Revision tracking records
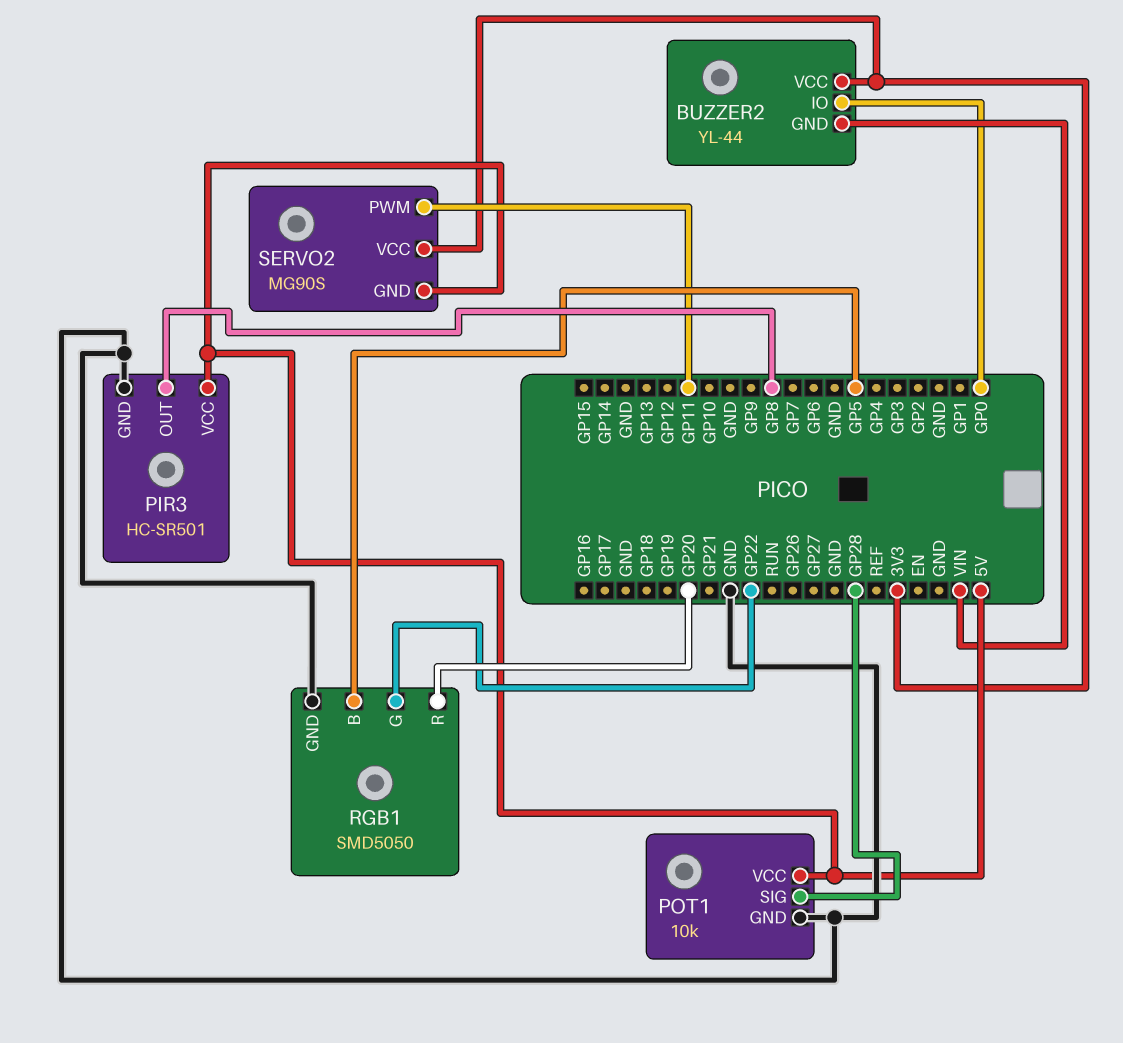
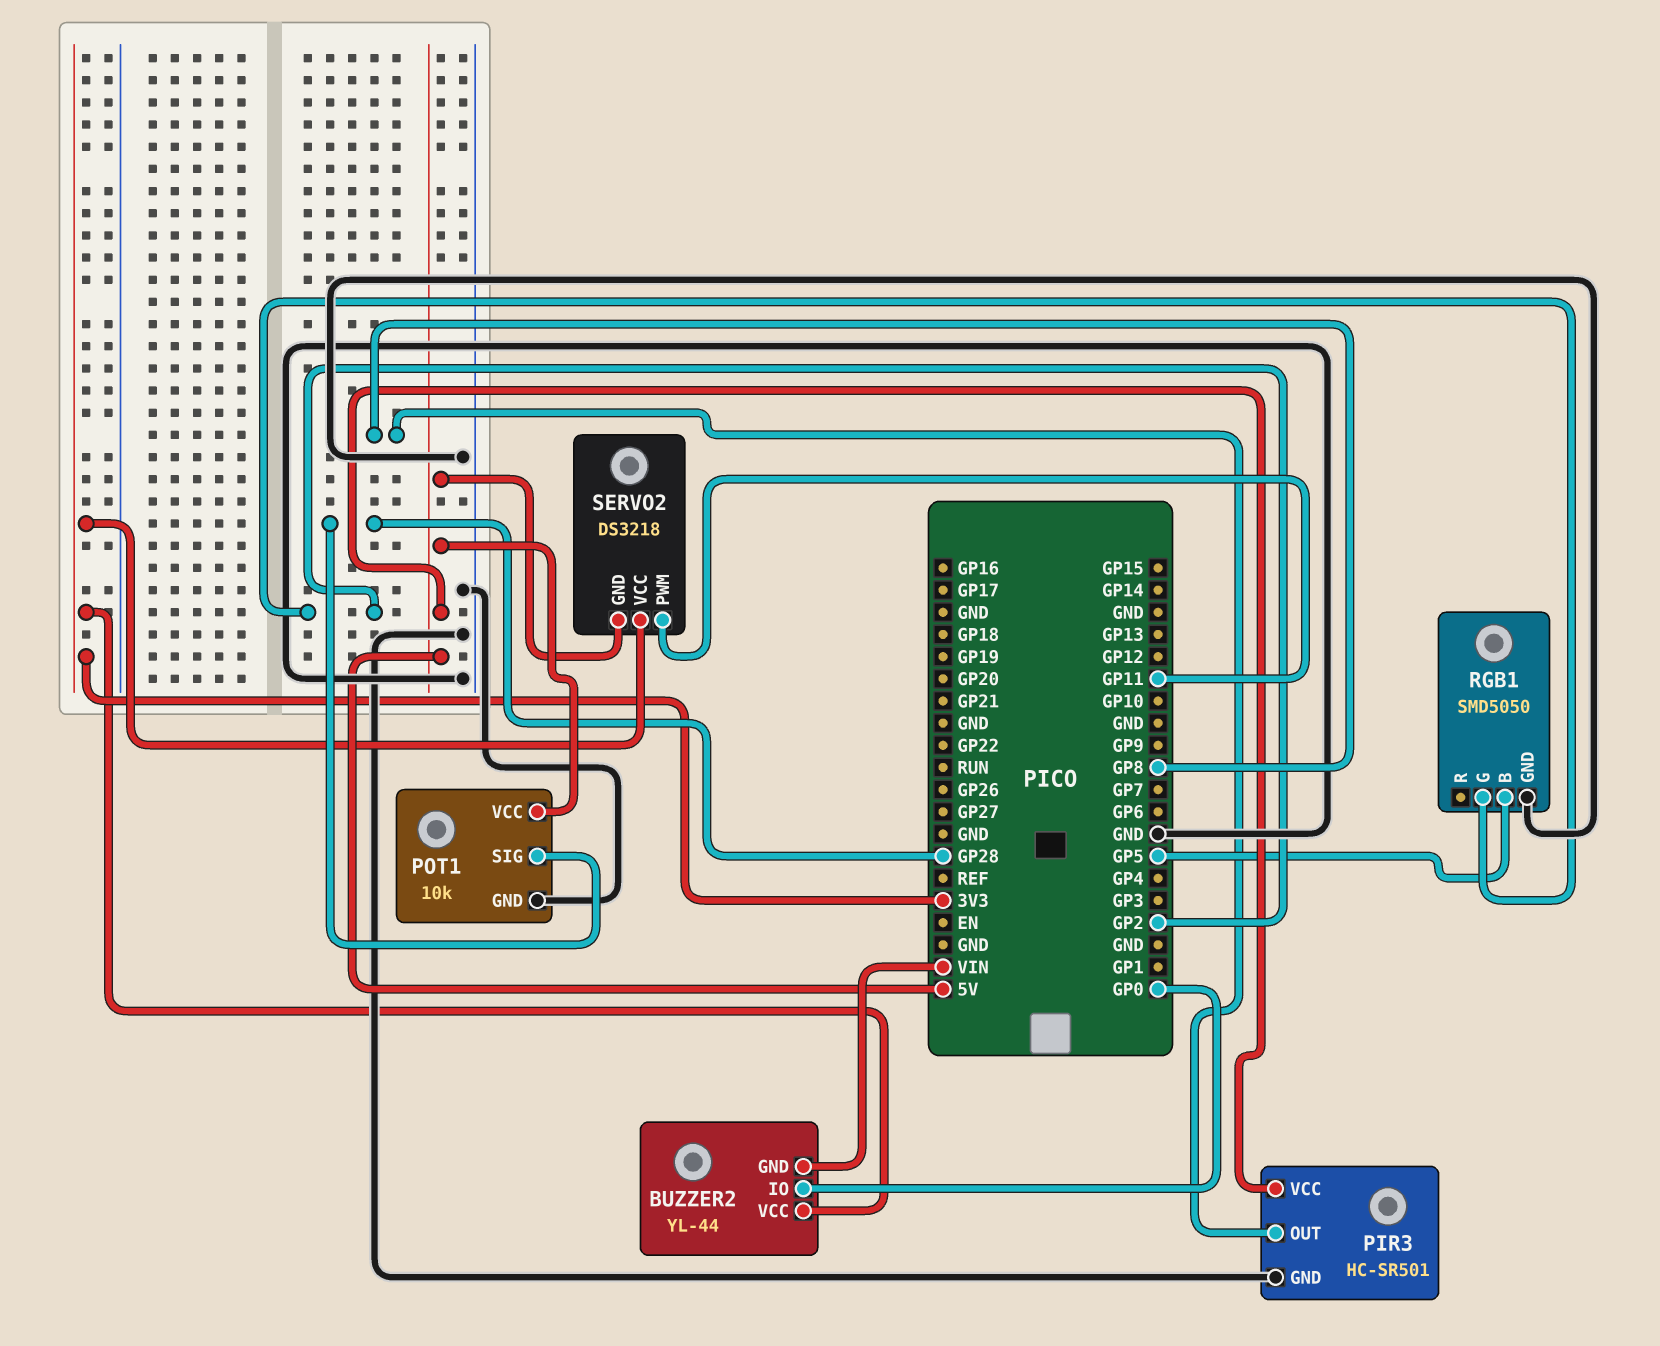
RGB1 pin G: GP22 -> GP2
RGB1 pin R: GP20 -> none
SERVO2: MG90S -> DS3218

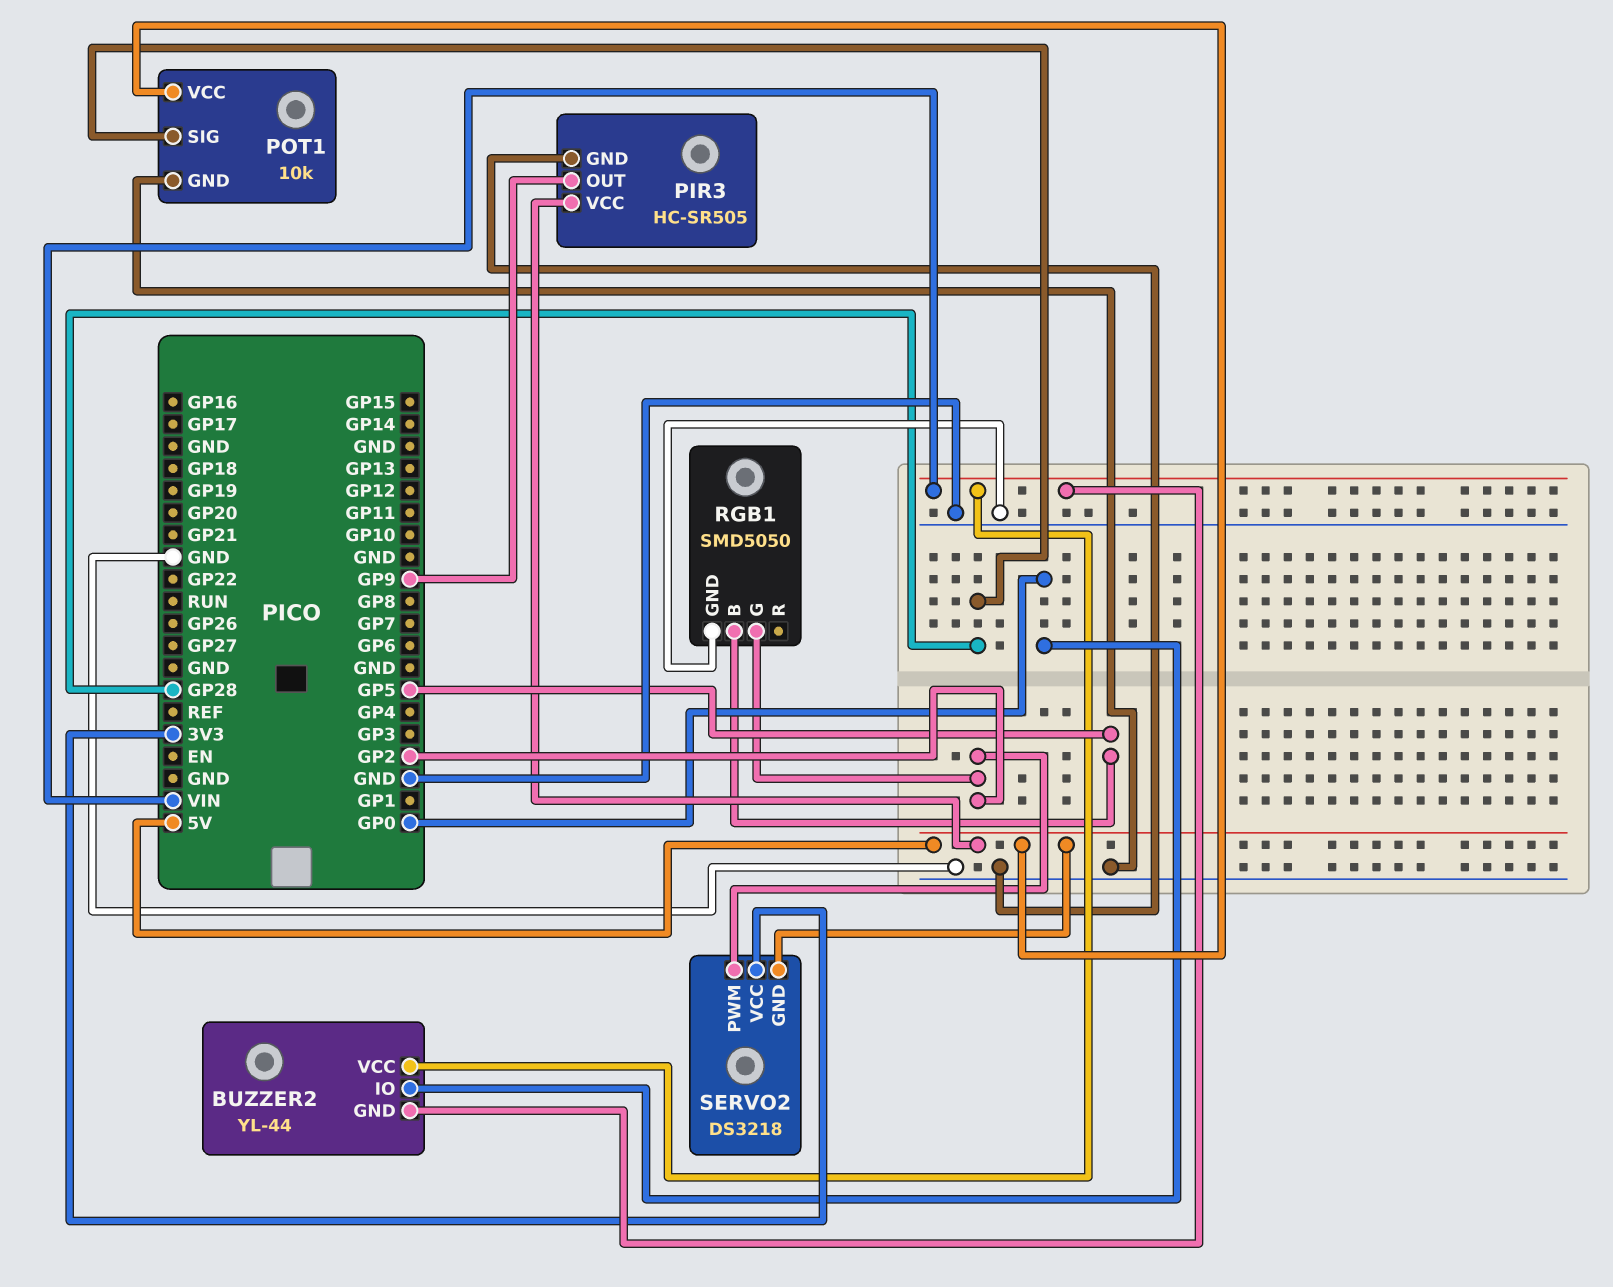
BUZZER2 pin VCC: 3V3 -> VIN
PIR3: HC-SR501 -> HC-SR505
PIR3 pin OUT: GP8 -> GP9
SERVO2 pin PWM: GP11 -> GP2

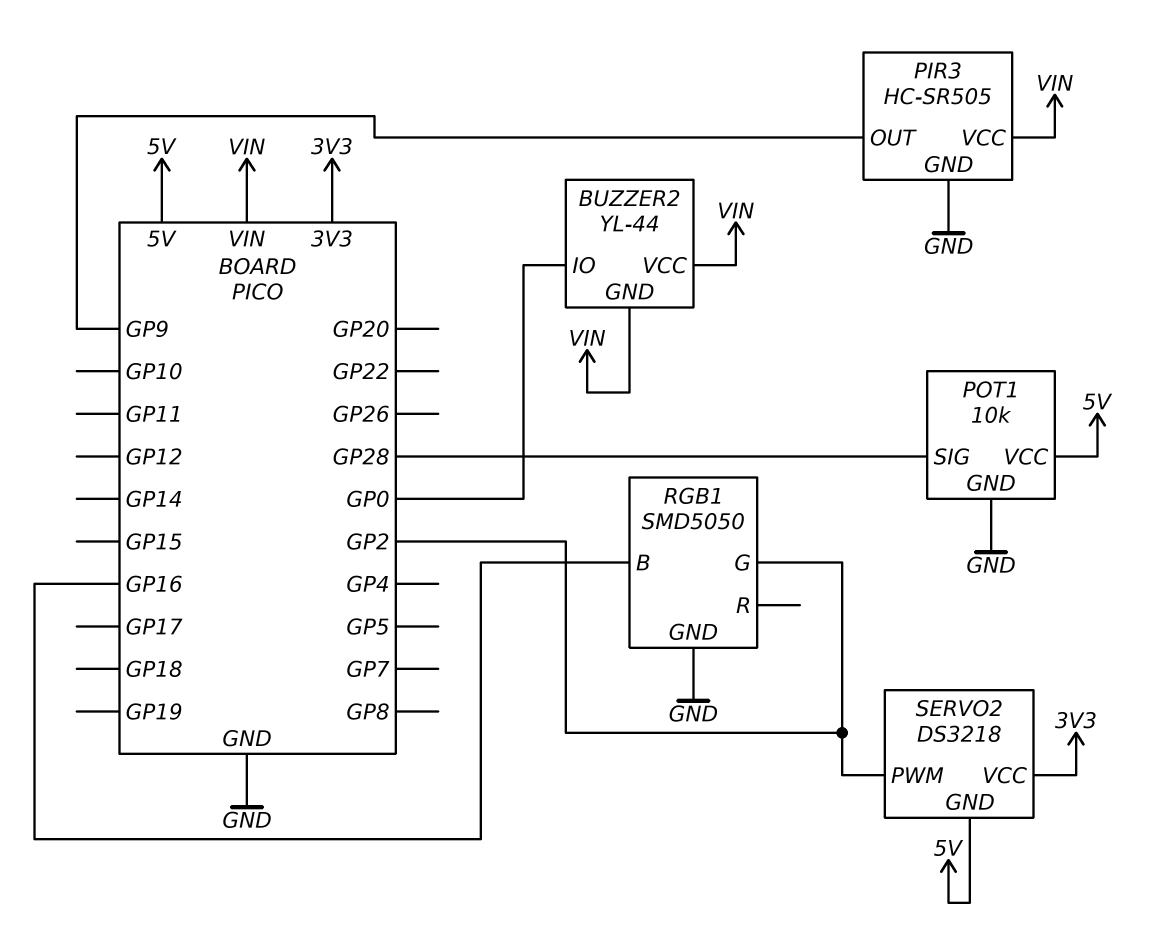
PIR3 pin VCC: 5V -> VIN
RGB1 pin B: GP5 -> GP16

EXERCISE
Where a record holds a picture, leave the picture out and restate the rest word for word.

SOLUTION TO THIS PROBLEM
RGB1 pin G: GP22 -> GP2
RGB1 pin R: GP20 -> none
SERVO2: MG90S -> DS3218

BUZZER2 pin VCC: 3V3 -> VIN
PIR3: HC-SR501 -> HC-SR505
PIR3 pin OUT: GP8 -> GP9
SERVO2 pin PWM: GP11 -> GP2

PIR3 pin VCC: 5V -> VIN
RGB1 pin B: GP5 -> GP16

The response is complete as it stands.